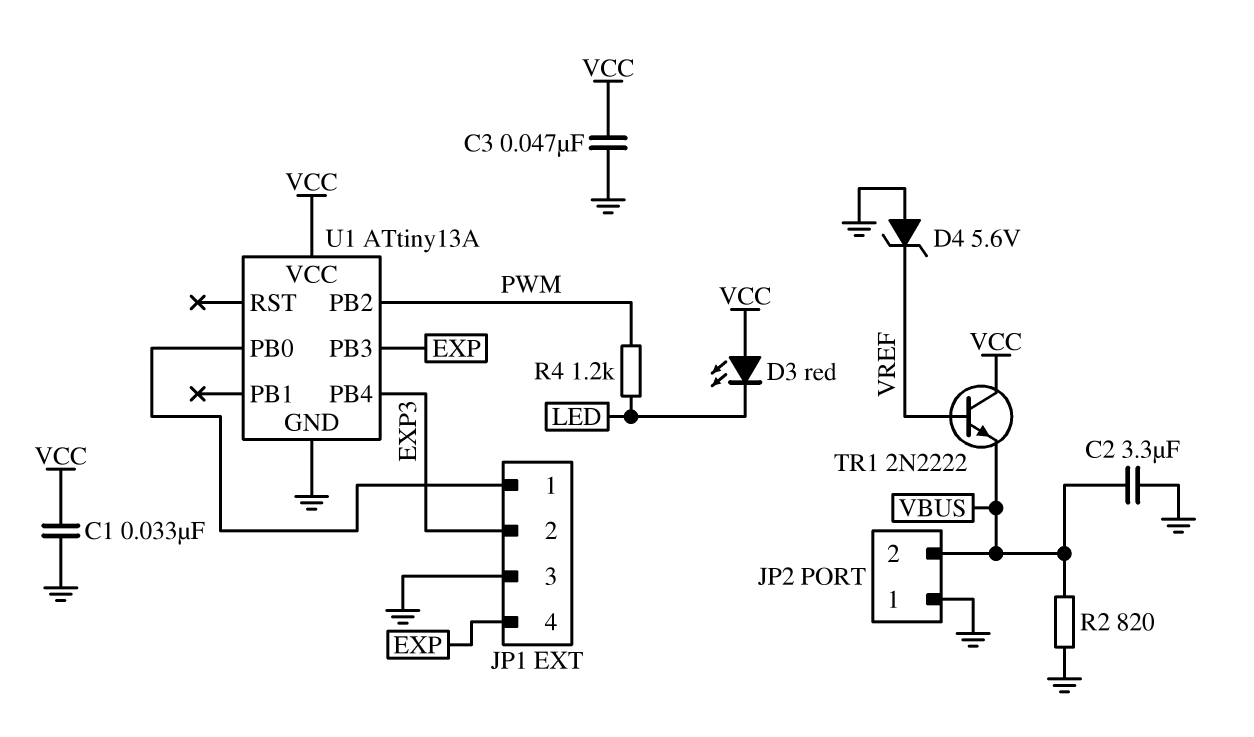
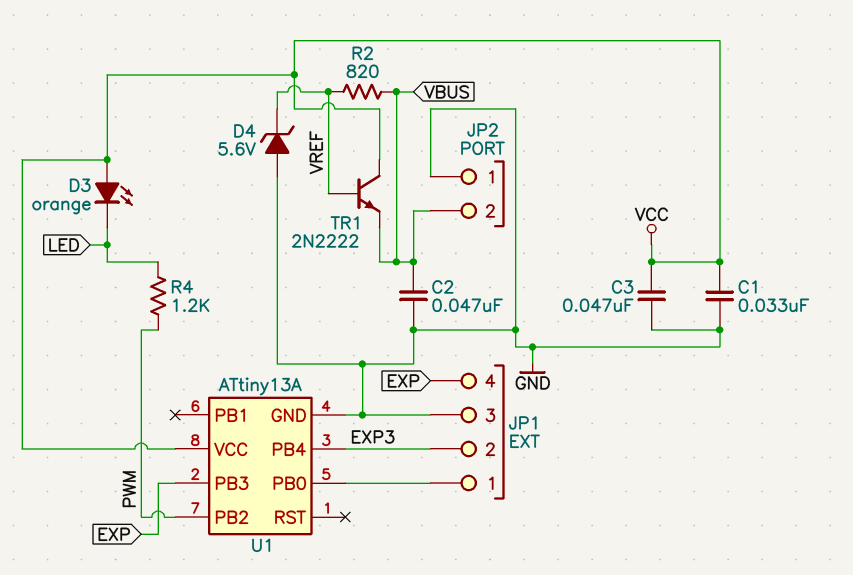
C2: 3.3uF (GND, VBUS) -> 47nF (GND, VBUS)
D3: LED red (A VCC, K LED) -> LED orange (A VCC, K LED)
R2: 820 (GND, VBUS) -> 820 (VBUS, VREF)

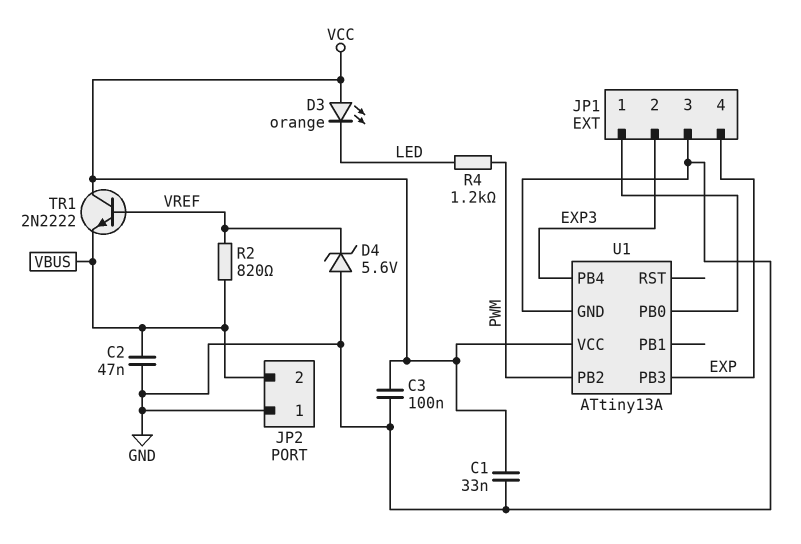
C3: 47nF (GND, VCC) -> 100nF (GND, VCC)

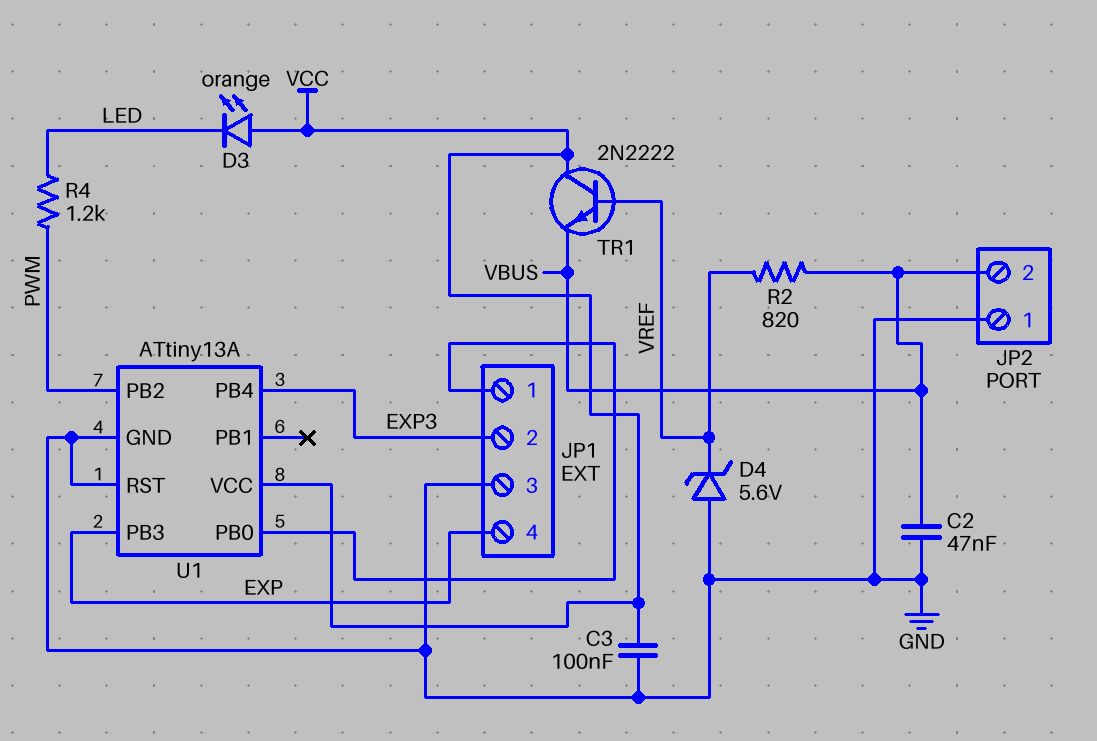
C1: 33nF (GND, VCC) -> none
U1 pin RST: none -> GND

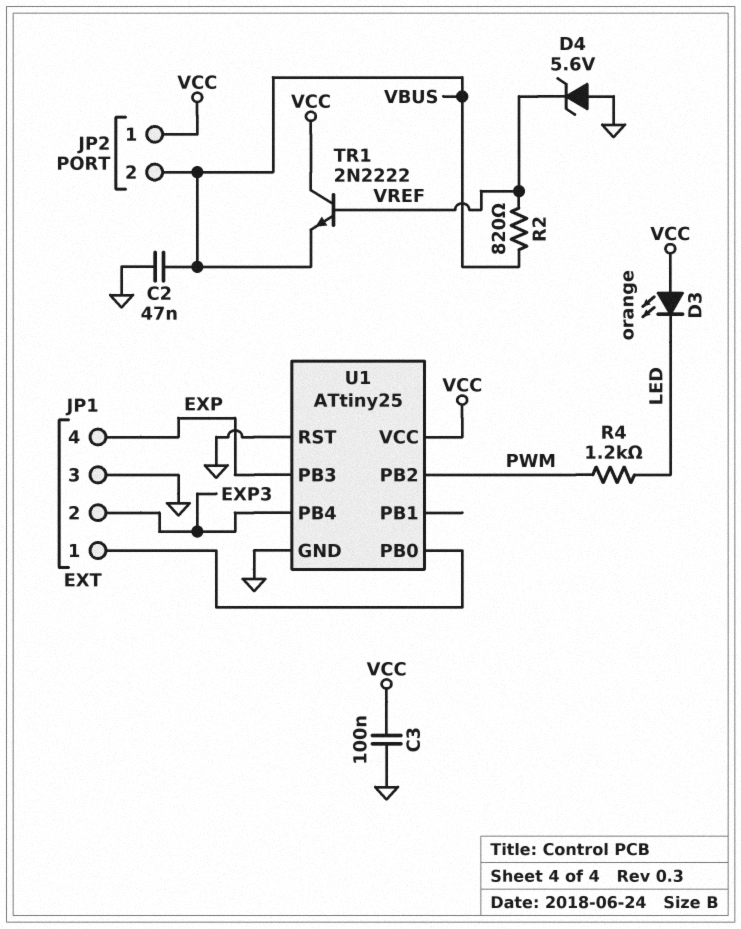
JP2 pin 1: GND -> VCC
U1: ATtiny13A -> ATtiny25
* * *
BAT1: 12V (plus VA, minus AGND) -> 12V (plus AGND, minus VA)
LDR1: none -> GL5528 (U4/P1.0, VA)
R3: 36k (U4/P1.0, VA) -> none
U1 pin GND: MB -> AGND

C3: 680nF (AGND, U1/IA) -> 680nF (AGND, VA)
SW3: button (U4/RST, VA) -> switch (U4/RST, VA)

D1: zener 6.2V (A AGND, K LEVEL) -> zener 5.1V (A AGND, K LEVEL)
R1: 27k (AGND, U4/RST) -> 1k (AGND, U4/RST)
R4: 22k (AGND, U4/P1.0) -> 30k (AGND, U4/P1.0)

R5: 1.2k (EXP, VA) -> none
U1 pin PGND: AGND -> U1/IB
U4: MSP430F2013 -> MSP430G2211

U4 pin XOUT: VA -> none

» **What to produce**: The answer must be the lines above from the one containing "C2: 3.3uF (GND, VBUS) -> 47nF (GND, VBUS)" through the one containing "U1: ATtiny13A -> ATtiny25", reproduced exactly, with no pictures and nothing else.

» **Your response**:
C2: 3.3uF (GND, VBUS) -> 47nF (GND, VBUS)
D3: LED red (A VCC, K LED) -> LED orange (A VCC, K LED)
R2: 820 (GND, VBUS) -> 820 (VBUS, VREF)

C3: 47nF (GND, VCC) -> 100nF (GND, VCC)

C1: 33nF (GND, VCC) -> none
U1 pin RST: none -> GND

JP2 pin 1: GND -> VCC
U1: ATtiny13A -> ATtiny25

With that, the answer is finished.